» **What needs to be done**
Your answer should consist of each line below that contains the string "gift".

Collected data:

=======

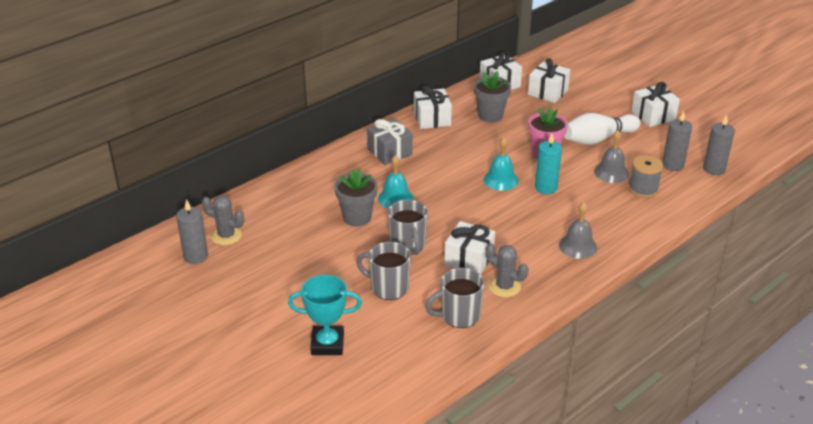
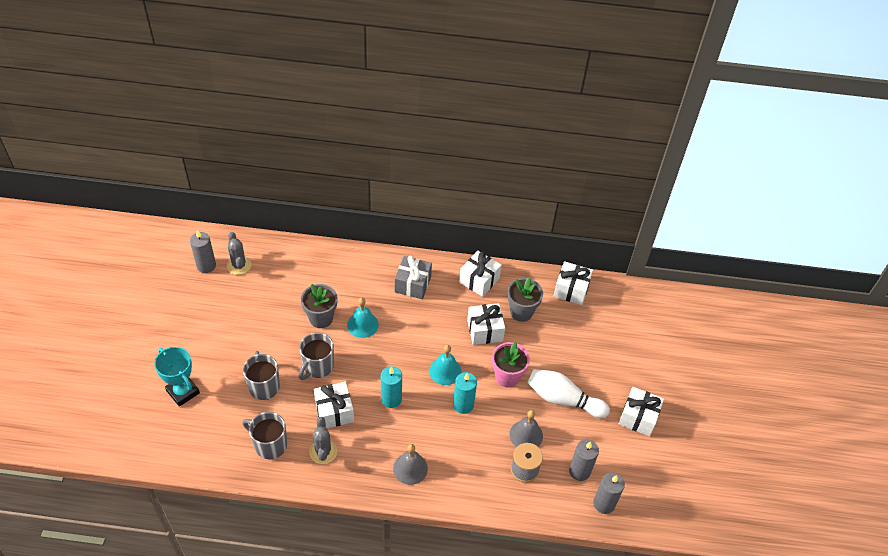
camera: 45 degrees right, 15 degrees up
(494, 221) = (391, 399): none -> turquoise candle
(548, 92) = (594, 327): white gift -> white gift (485, 330)

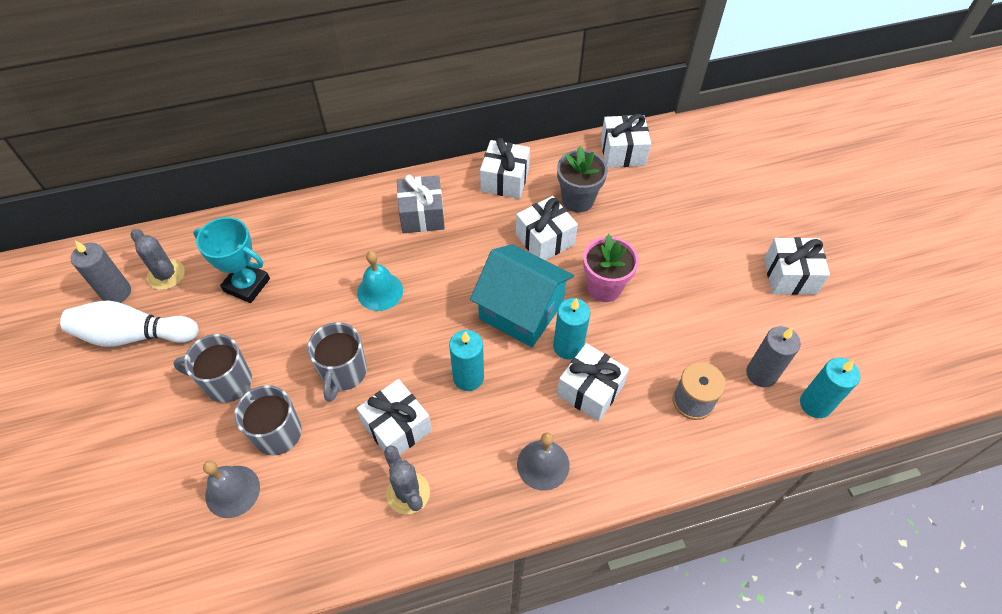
camera: 20 degrees left, 5 degrees up
(183, 392) = (153, 491): turquoise trophy -> turquoise trophy (247, 285)
(269, 444) = (323, 516): grey mug -> grey mug (227, 382)
(321, 318) = (317, 304): grey flower pot -> none
(445, 371) = (521, 310): turquoise bell -> turquoise house
(462, 437) = (590, 390): none -> white gift
(526, 435) = (669, 354): grey bell -> grey bell (232, 491)
(563, 399) = (689, 289): white bowling pin -> white bowling pin (134, 335)
(604, 503) = (815, 404): grey candle -> turquoise candle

=======

» **Problem solution**
(548, 92) = (594, 327): white gift -> white gift (485, 330)
(462, 437) = (590, 390): none -> white gift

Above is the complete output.